▶ **Task directions**: Please rewrite all of the records, putting "midpoint" wherever "center point" appears and keeping everything else unchanged. Omit the pictures from your answer.

▶ **Records on locating elements on screens**:
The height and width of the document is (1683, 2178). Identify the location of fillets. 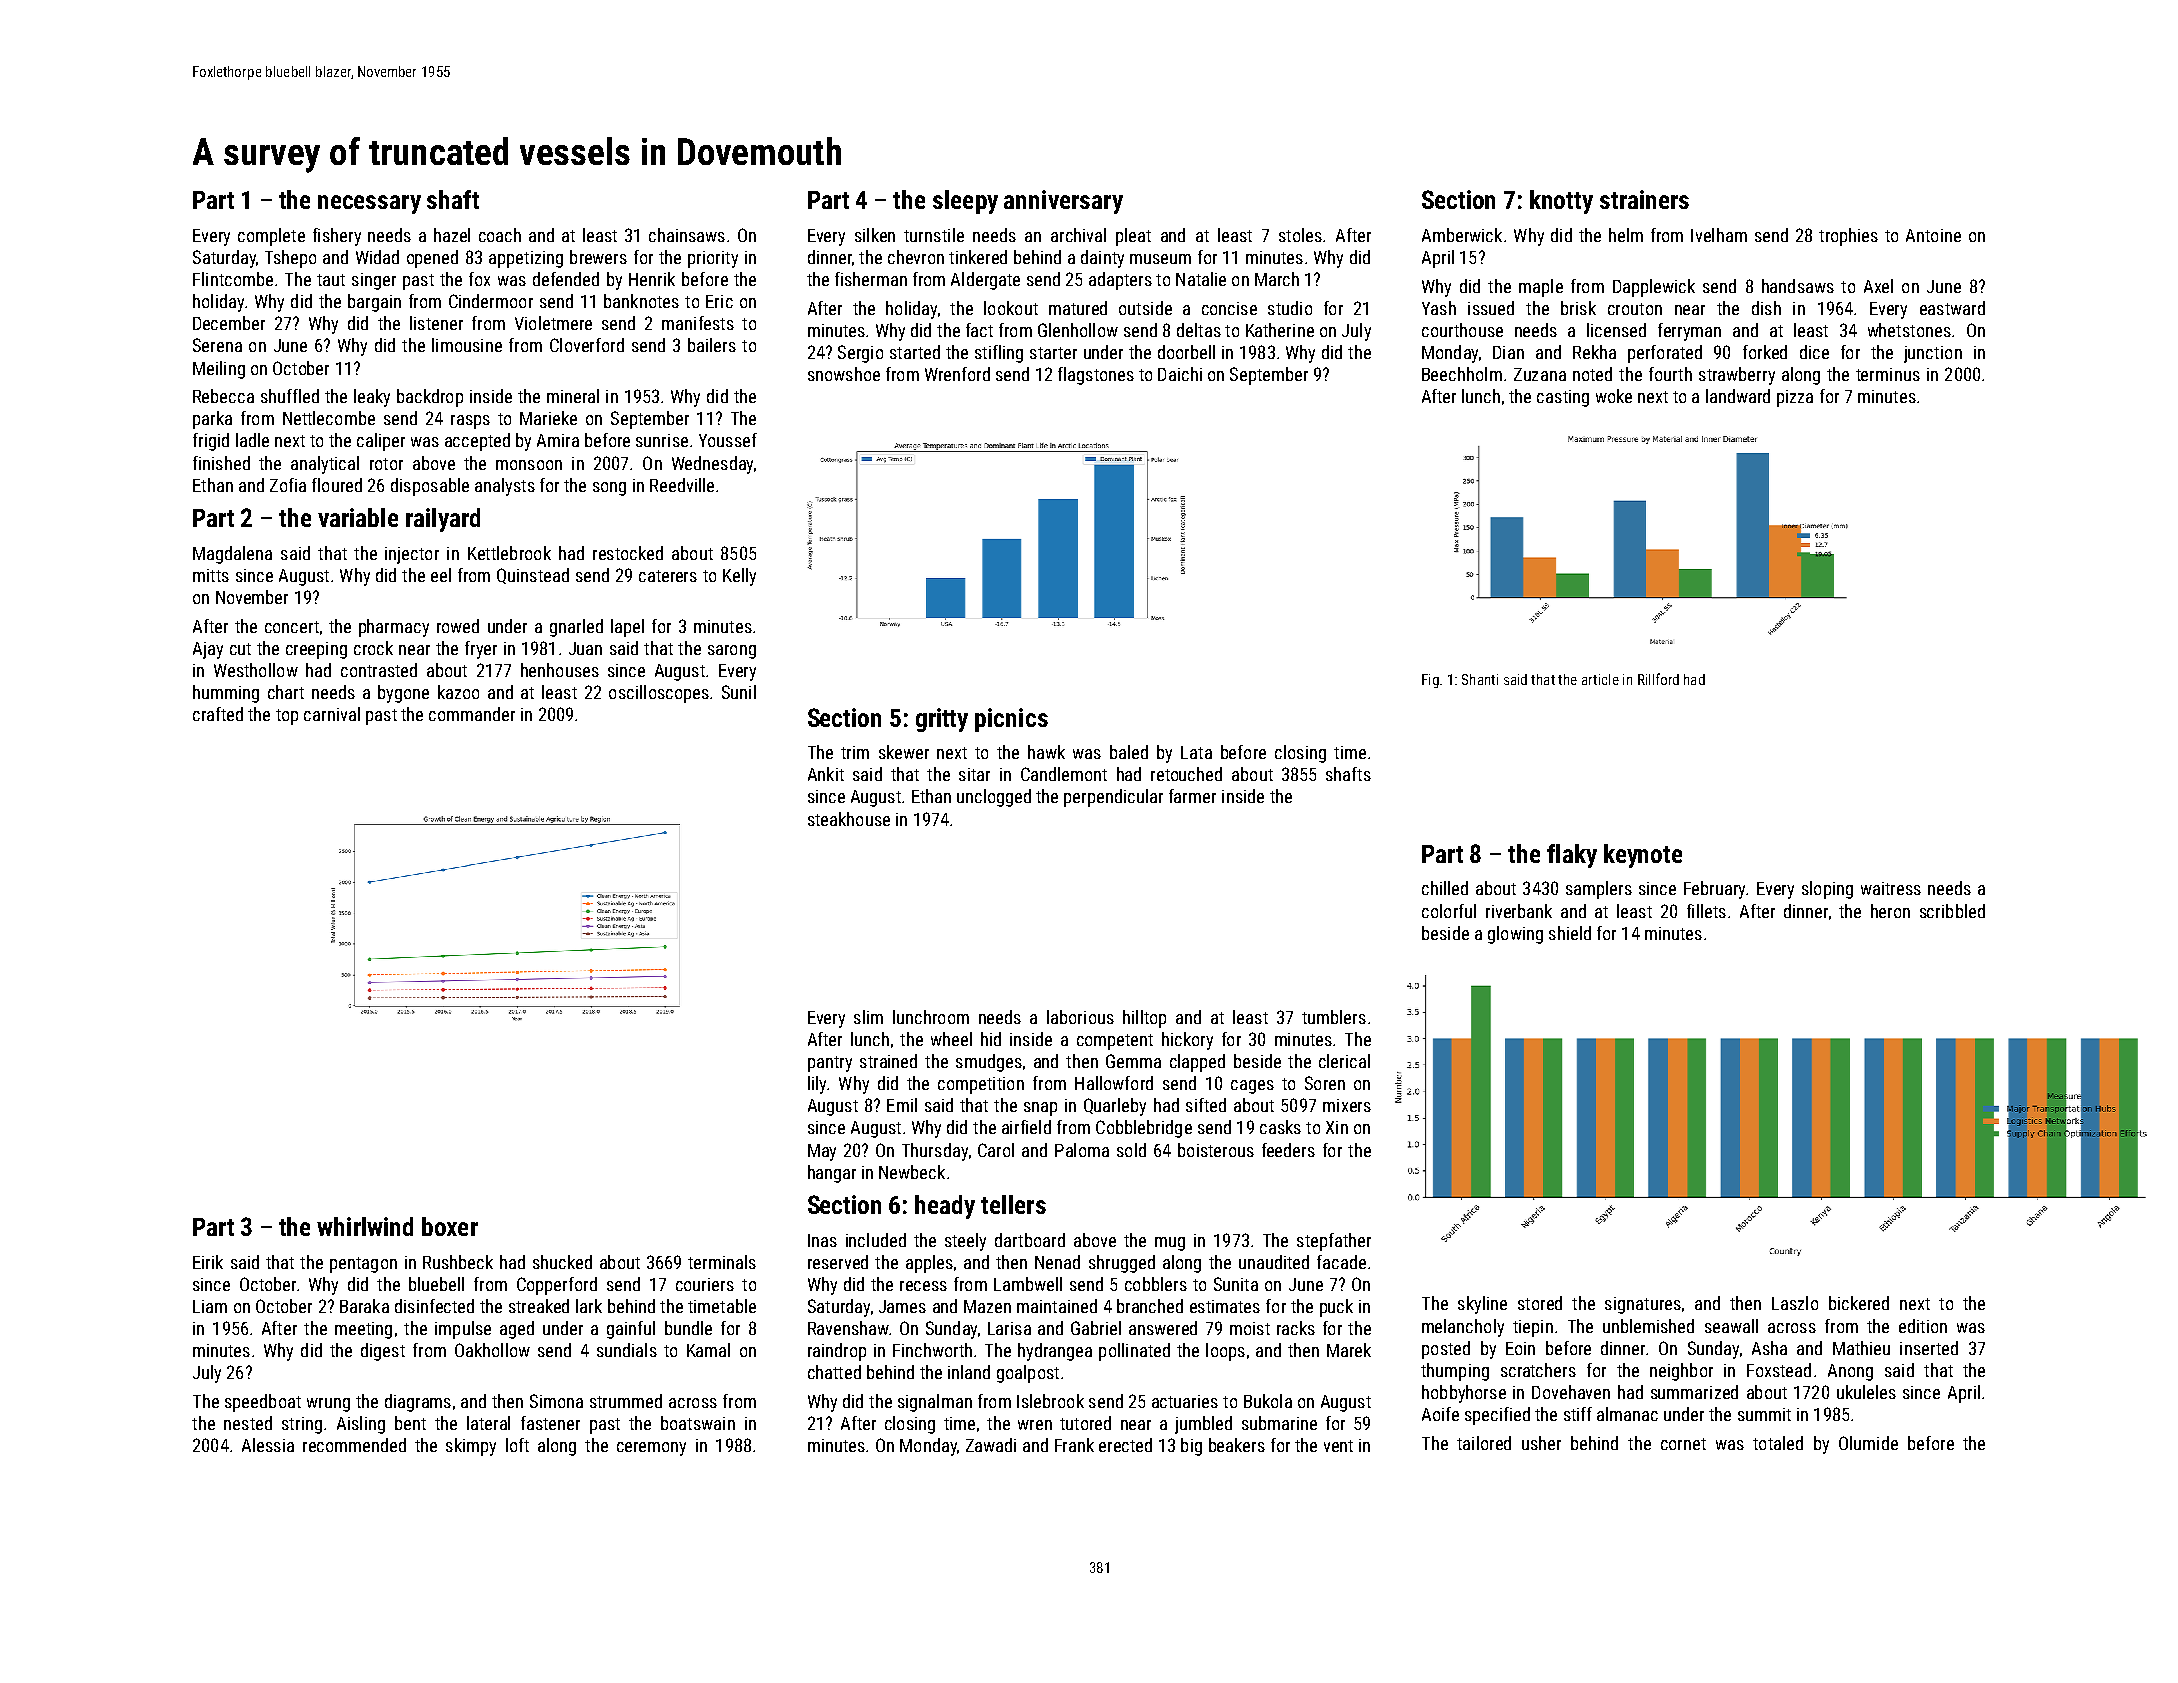
(1706, 911).
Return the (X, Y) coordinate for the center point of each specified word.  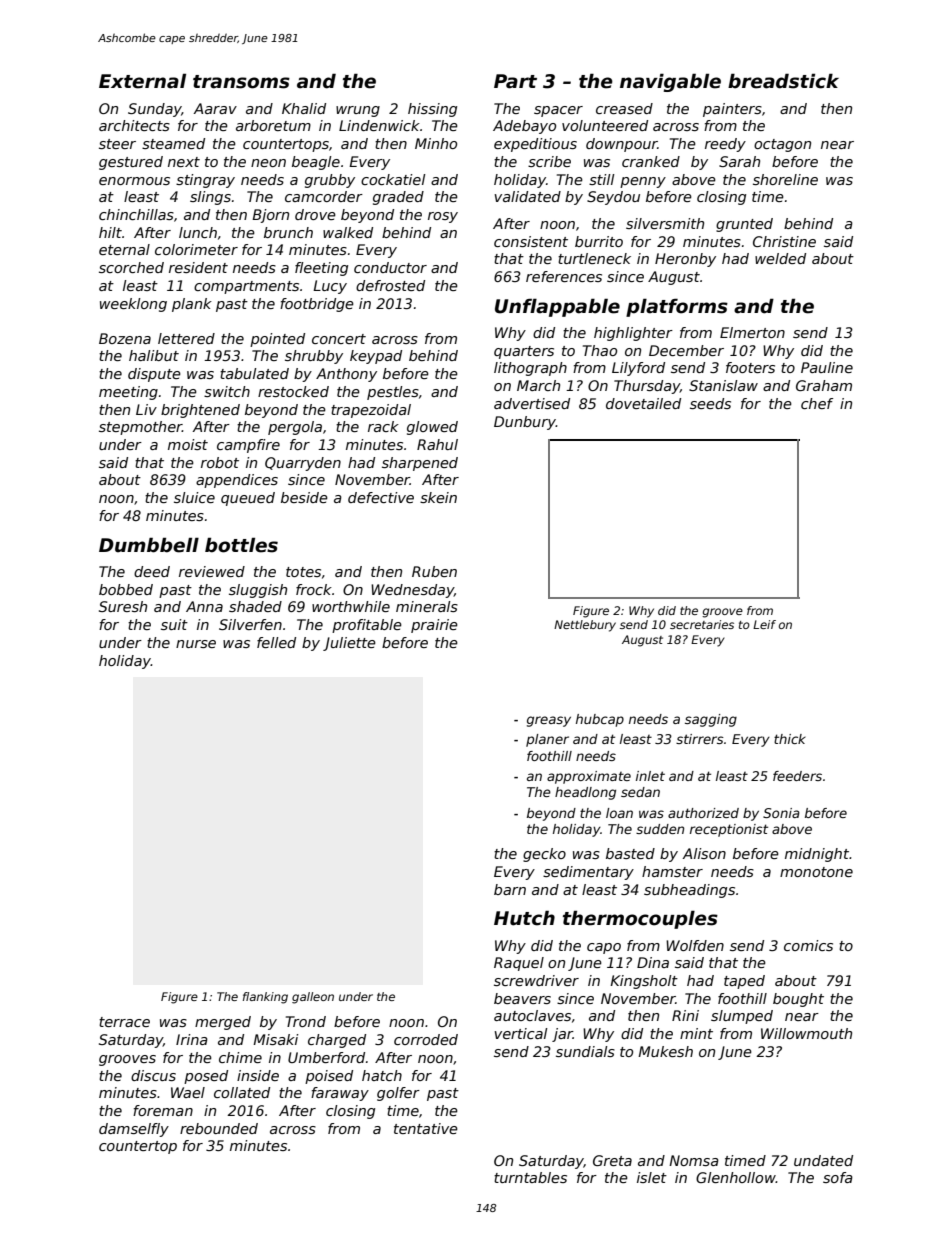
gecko (544, 855)
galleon (313, 998)
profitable (367, 626)
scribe (549, 161)
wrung (358, 111)
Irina (192, 1039)
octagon (782, 145)
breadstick (783, 81)
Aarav (215, 108)
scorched (131, 267)
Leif (764, 624)
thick (790, 739)
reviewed (212, 571)
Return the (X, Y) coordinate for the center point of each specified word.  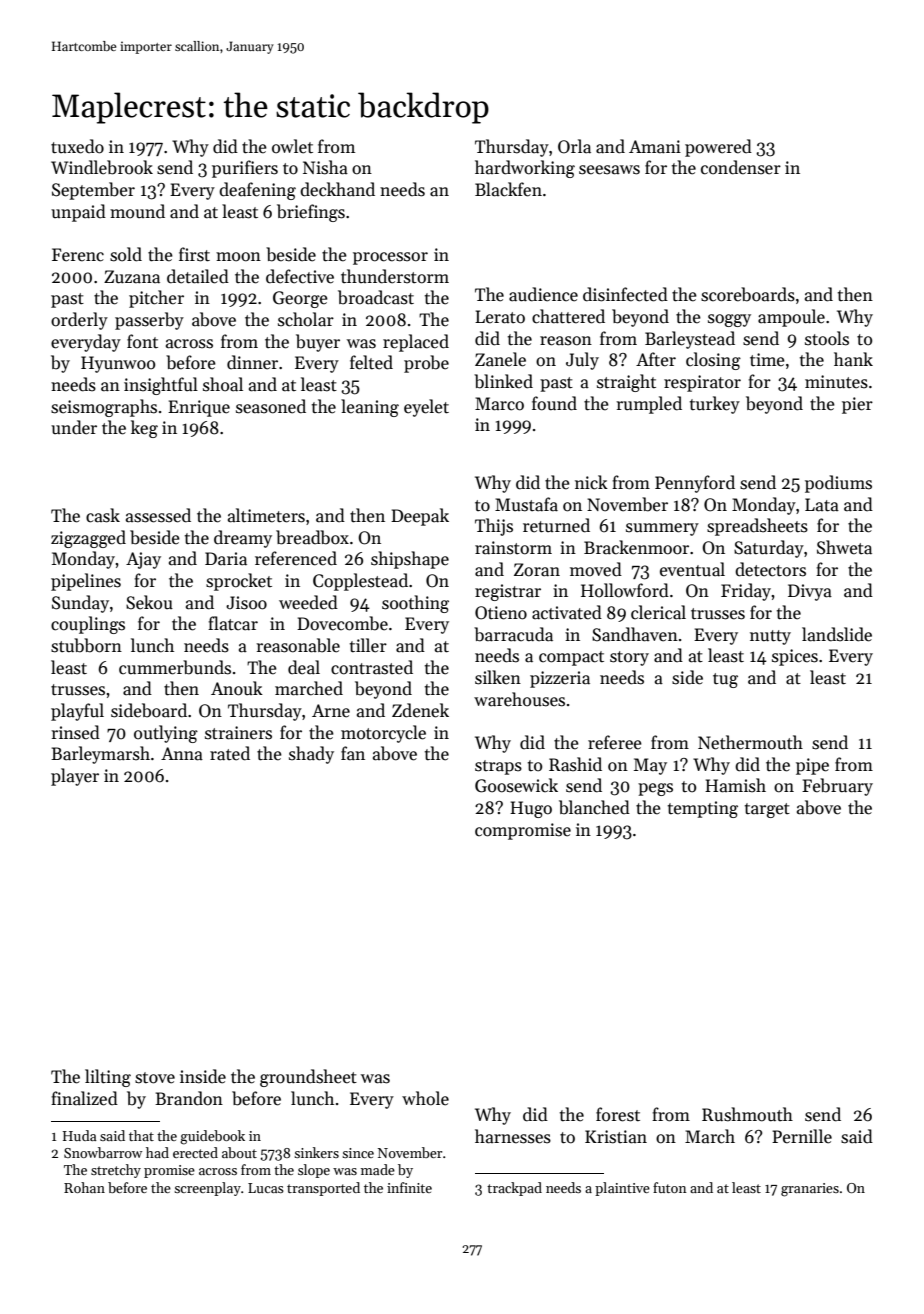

▶ **Task output**:
The height and width of the document is (1683, 2178). Identify the location of fillets. 
(1706, 911).
Return the (X, Y) coordinate for the midpoint of each specified word.  
gecko (544, 855)
galleon (313, 998)
profitable (367, 626)
scribe (549, 161)
wrung (358, 111)
Irina (192, 1039)
octagon (782, 145)
breadstick (783, 81)
Aarav (215, 108)
scorched (131, 267)
Leif (764, 624)
thick (790, 739)
reviewed (212, 571)
Return the (X, Y) coordinate for the midpoint of each specified word.  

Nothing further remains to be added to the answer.